Element lookup records
- - - - -
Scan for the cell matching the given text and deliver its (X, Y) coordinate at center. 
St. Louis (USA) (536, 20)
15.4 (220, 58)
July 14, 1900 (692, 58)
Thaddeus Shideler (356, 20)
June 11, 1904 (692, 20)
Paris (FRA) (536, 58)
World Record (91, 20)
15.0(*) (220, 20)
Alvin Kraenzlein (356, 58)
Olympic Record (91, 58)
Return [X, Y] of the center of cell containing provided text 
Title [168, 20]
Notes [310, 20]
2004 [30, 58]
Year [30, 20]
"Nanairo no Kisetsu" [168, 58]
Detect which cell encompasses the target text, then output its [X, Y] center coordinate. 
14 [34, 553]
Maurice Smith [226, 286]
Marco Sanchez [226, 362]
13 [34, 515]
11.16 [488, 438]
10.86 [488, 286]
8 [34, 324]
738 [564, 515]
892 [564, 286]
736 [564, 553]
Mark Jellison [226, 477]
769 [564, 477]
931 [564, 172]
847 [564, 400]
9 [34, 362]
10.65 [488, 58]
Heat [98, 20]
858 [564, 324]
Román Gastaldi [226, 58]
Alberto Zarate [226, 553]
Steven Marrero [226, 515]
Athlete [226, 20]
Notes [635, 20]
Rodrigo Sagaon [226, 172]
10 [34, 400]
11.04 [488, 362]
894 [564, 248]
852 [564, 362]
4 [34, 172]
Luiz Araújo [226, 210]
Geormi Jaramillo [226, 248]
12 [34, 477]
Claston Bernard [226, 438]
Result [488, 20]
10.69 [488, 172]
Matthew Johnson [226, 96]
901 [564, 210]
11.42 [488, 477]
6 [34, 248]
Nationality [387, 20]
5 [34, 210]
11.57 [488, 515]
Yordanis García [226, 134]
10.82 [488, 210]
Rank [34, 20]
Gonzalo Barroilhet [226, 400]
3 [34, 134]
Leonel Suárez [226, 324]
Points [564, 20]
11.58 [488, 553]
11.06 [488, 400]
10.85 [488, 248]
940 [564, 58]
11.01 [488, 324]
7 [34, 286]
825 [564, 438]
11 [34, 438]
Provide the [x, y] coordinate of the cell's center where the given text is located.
- - - - -
- Task to carry out
Print these lines again exactly as they appear, from the first to the last.

- Result of this exercise
Scan for the cell matching the given text and deliver its (X, Y) coordinate at center. 
St. Louis (USA) (536, 20)
15.4 (220, 58)
July 14, 1900 (692, 58)
Thaddeus Shideler (356, 20)
June 11, 1904 (692, 20)
Paris (FRA) (536, 58)
World Record (91, 20)
15.0(*) (220, 20)
Alvin Kraenzlein (356, 58)
Olympic Record (91, 58)
Return [X, Y] of the center of cell containing provided text 
Title [168, 20]
Notes [310, 20]
2004 [30, 58]
Year [30, 20]
"Nanairo no Kisetsu" [168, 58]
Detect which cell encompasses the target text, then output its [X, Y] center coordinate. 
14 [34, 553]
Maurice Smith [226, 286]
Marco Sanchez [226, 362]
13 [34, 515]
11.16 [488, 438]
10.86 [488, 286]
8 [34, 324]
738 [564, 515]
892 [564, 286]
736 [564, 553]
Mark Jellison [226, 477]
769 [564, 477]
931 [564, 172]
847 [564, 400]
9 [34, 362]
10.65 [488, 58]
Heat [98, 20]
858 [564, 324]
Román Gastaldi [226, 58]
Alberto Zarate [226, 553]
Steven Marrero [226, 515]
Athlete [226, 20]
Notes [635, 20]
Rodrigo Sagaon [226, 172]
10 [34, 400]
11.04 [488, 362]
894 [564, 248]
852 [564, 362]
4 [34, 172]
Luiz Araújo [226, 210]
Geormi Jaramillo [226, 248]
12 [34, 477]
Claston Bernard [226, 438]
Result [488, 20]
10.69 [488, 172]
Matthew Johnson [226, 96]
901 [564, 210]
11.42 [488, 477]
6 [34, 248]
Nationality [387, 20]
5 [34, 210]
11.57 [488, 515]
Yordanis García [226, 134]
10.82 [488, 210]
Rank [34, 20]
Gonzalo Barroilhet [226, 400]
3 [34, 134]
Leonel Suárez [226, 324]
Points [564, 20]
11.58 [488, 553]
11.06 [488, 400]
10.85 [488, 248]
940 [564, 58]
11.01 [488, 324]
7 [34, 286]
825 [564, 438]
11 [34, 438]
Provide the [x, y] coordinate of the cell's center where the given text is located.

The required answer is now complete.